EXERCISE GOAL:
Once the line containing "(414, 344) = (544, 98): grey" is found in the data below, output that line and every line after it through the last, unchanged and with nothing else.

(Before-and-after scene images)
■ ■ ■

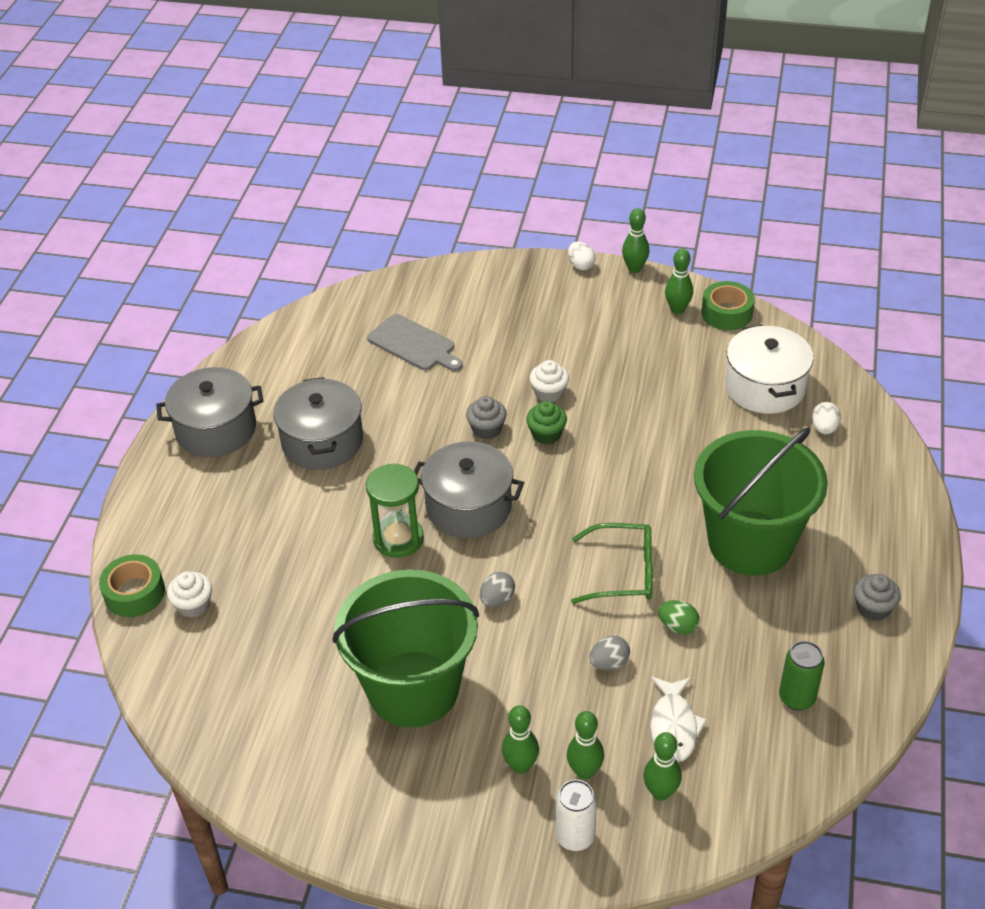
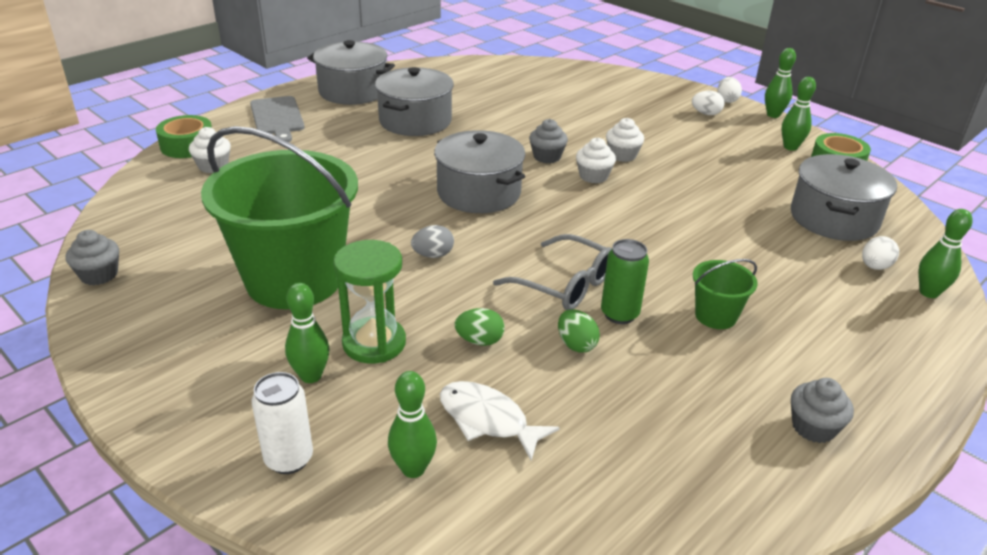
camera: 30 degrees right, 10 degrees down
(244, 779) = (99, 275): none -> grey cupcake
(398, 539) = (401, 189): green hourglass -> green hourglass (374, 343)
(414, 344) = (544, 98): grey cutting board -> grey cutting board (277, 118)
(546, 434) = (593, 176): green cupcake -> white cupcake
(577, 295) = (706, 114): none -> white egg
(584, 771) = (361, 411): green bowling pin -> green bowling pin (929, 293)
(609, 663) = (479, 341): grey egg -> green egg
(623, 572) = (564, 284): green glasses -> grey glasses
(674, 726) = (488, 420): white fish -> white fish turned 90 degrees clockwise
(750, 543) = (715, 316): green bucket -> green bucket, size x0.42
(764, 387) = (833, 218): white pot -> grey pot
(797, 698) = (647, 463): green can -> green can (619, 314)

■ ■ ■

OUTPUT FOR THIS EXERCISE:
(414, 344) = (544, 98): grey cutting board -> grey cutting board (277, 118)
(546, 434) = (593, 176): green cupcake -> white cupcake
(577, 295) = (706, 114): none -> white egg
(584, 771) = (361, 411): green bowling pin -> green bowling pin (929, 293)
(609, 663) = (479, 341): grey egg -> green egg
(623, 572) = (564, 284): green glasses -> grey glasses
(674, 726) = (488, 420): white fish -> white fish turned 90 degrees clockwise
(750, 543) = (715, 316): green bucket -> green bucket, size x0.42
(764, 387) = (833, 218): white pot -> grey pot
(797, 698) = (647, 463): green can -> green can (619, 314)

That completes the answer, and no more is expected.